WHAT YOU NEED TO DO — Please reproduce the listing word for word. Pictures stay out.

INPUT MATERIAL —
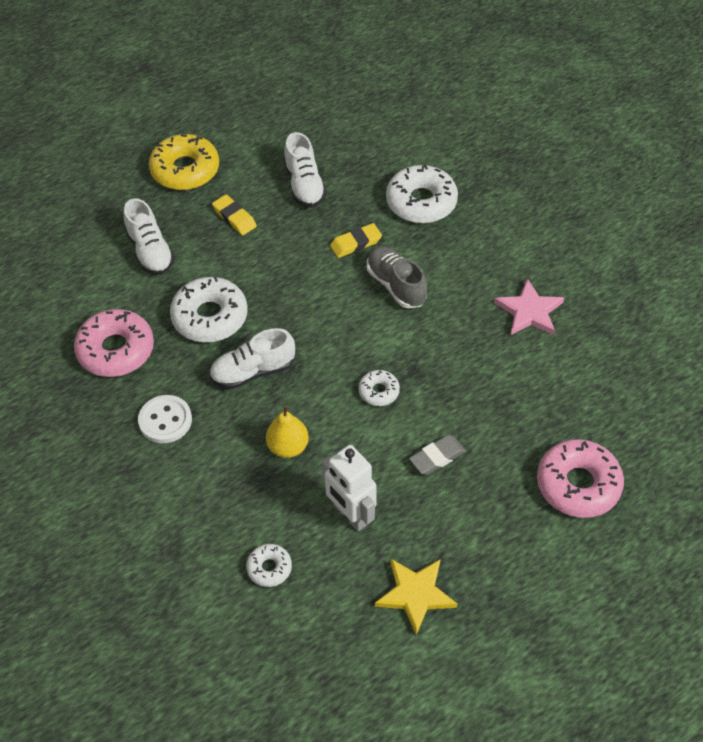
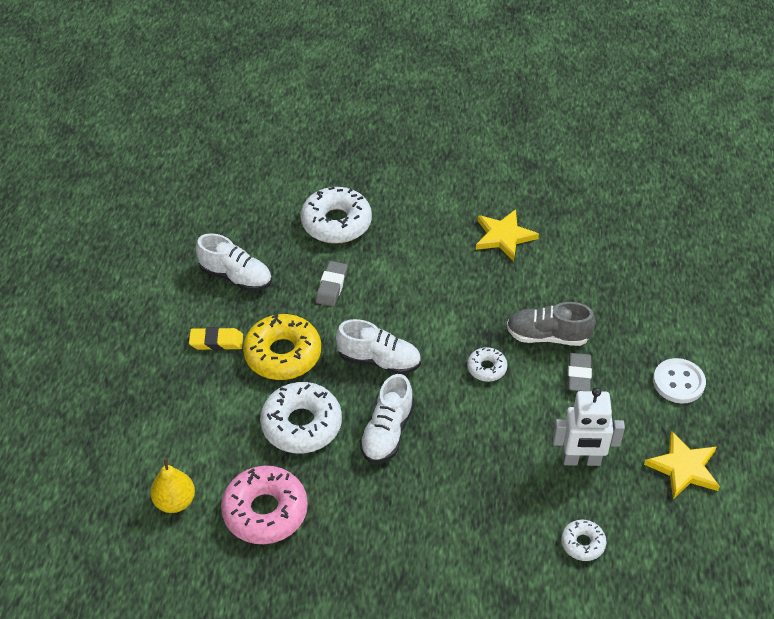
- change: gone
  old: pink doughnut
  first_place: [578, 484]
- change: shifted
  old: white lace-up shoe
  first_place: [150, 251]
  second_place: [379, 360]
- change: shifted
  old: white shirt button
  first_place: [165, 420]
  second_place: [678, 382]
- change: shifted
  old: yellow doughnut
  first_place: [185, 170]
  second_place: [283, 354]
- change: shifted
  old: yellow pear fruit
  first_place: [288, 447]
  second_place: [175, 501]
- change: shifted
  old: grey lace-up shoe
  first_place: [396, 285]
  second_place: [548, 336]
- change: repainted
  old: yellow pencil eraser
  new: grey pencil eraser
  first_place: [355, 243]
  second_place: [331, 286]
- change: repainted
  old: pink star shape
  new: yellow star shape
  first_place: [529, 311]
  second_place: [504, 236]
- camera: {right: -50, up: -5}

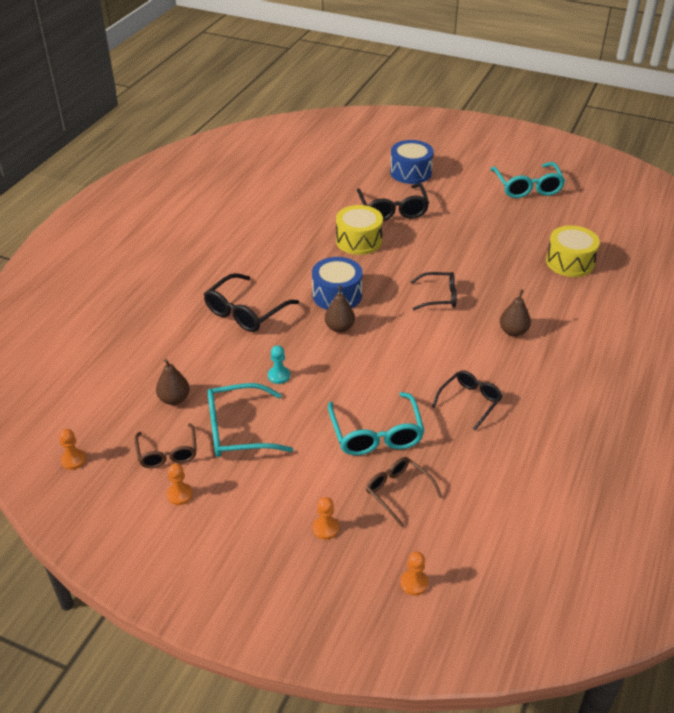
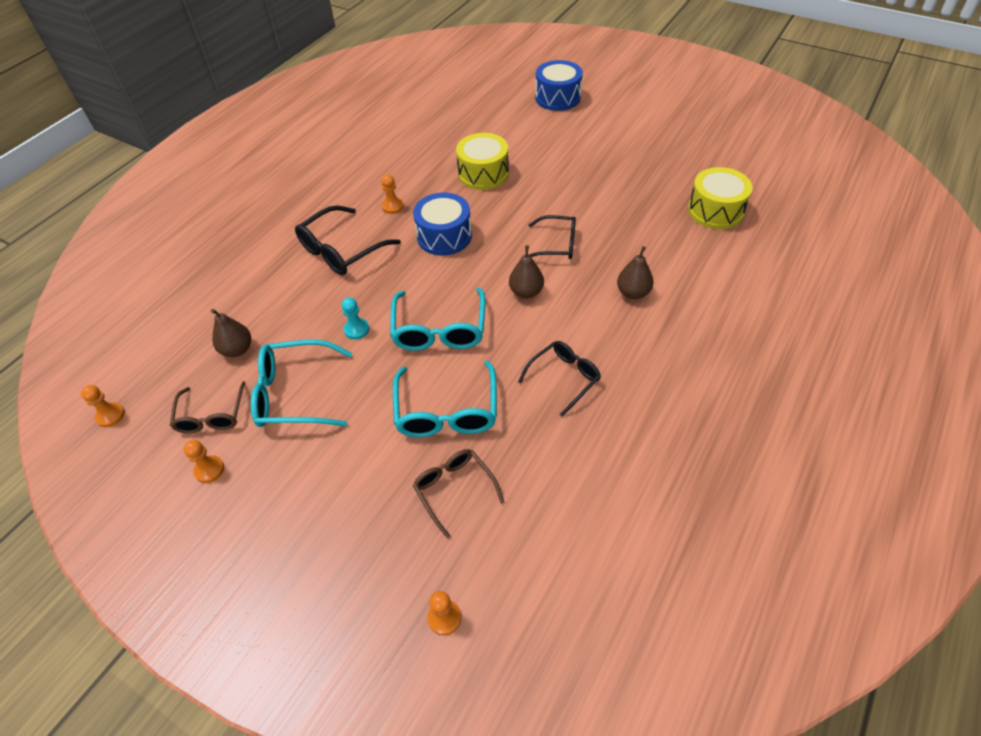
- change: gone
  old: ebony glasses
  first_place: [393, 210]
- change: shifted
  old: bright orange pawn
  first_place: [325, 528]
  second_place: [392, 206]
- change: shifted
  old: dark brown pear fruit
  first_place: [339, 328]
  second_place: [526, 292]
- change: shifted
  old: aqua glasses
  first_place: [527, 187]
  second_place: [439, 330]
- camera: {right: 10, up: 10}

YOUR SOLUTION —
- change: gone
  old: pink doughnut
  first_place: [578, 484]
- change: shifted
  old: white lace-up shoe
  first_place: [150, 251]
  second_place: [379, 360]
- change: shifted
  old: white shirt button
  first_place: [165, 420]
  second_place: [678, 382]
- change: shifted
  old: yellow doughnut
  first_place: [185, 170]
  second_place: [283, 354]
- change: shifted
  old: yellow pear fruit
  first_place: [288, 447]
  second_place: [175, 501]
- change: shifted
  old: grey lace-up shoe
  first_place: [396, 285]
  second_place: [548, 336]
- change: repainted
  old: yellow pencil eraser
  new: grey pencil eraser
  first_place: [355, 243]
  second_place: [331, 286]
- change: repainted
  old: pink star shape
  new: yellow star shape
  first_place: [529, 311]
  second_place: [504, 236]
- camera: {right: -50, up: -5}

- change: gone
  old: ebony glasses
  first_place: [393, 210]
- change: shifted
  old: bright orange pawn
  first_place: [325, 528]
  second_place: [392, 206]
- change: shifted
  old: dark brown pear fruit
  first_place: [339, 328]
  second_place: [526, 292]
- change: shifted
  old: aqua glasses
  first_place: [527, 187]
  second_place: [439, 330]
- camera: {right: 10, up: 10}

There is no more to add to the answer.